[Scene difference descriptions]
★ ★ ★
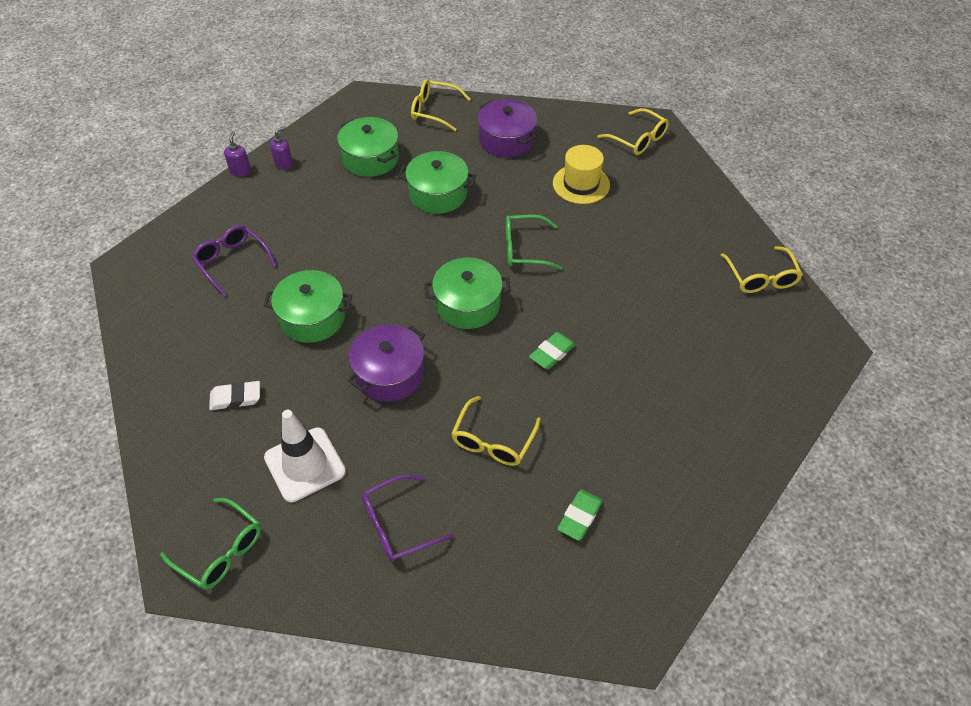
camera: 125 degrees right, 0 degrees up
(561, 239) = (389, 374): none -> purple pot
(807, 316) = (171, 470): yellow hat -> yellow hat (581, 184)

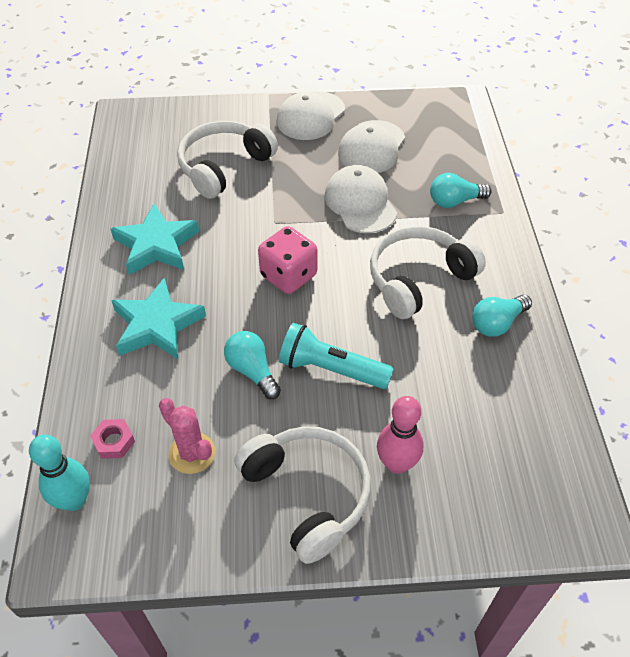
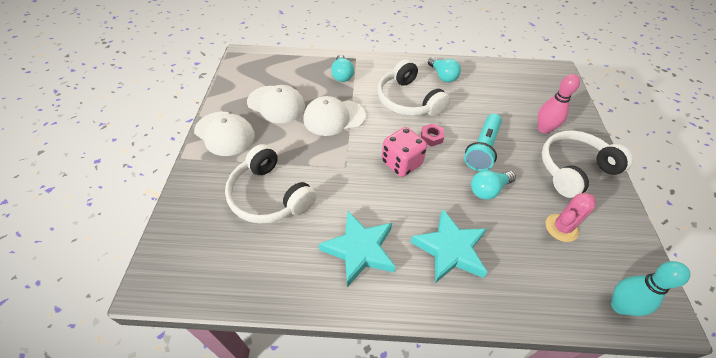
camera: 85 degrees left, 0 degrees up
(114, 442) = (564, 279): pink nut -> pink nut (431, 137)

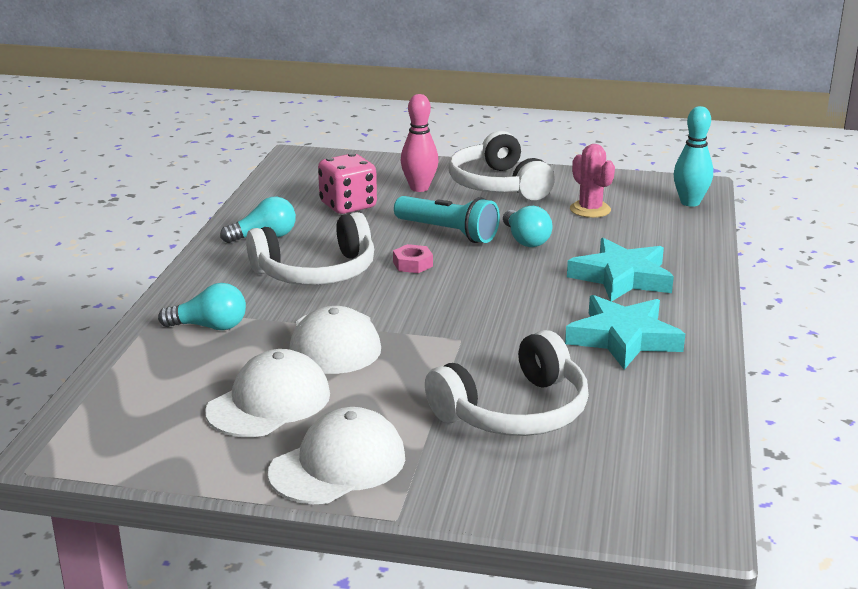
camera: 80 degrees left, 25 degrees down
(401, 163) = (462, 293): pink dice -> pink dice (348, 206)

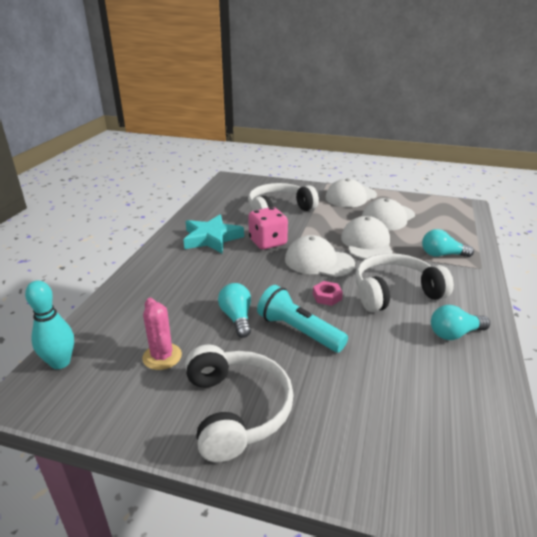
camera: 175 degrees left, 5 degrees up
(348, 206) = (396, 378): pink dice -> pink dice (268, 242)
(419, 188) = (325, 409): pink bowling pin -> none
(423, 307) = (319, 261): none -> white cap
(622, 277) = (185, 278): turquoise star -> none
★ ★ ★
- Problem
Each line from the line containing "(401, 163) = (462, 293): pink" through the last line above must be written out exactly, and every picture must be omitted.

- Written reply
(401, 163) = (462, 293): pink dice -> pink dice (348, 206)

camera: 175 degrees left, 5 degrees up
(348, 206) = (396, 378): pink dice -> pink dice (268, 242)
(419, 188) = (325, 409): pink bowling pin -> none
(423, 307) = (319, 261): none -> white cap
(622, 277) = (185, 278): turquoise star -> none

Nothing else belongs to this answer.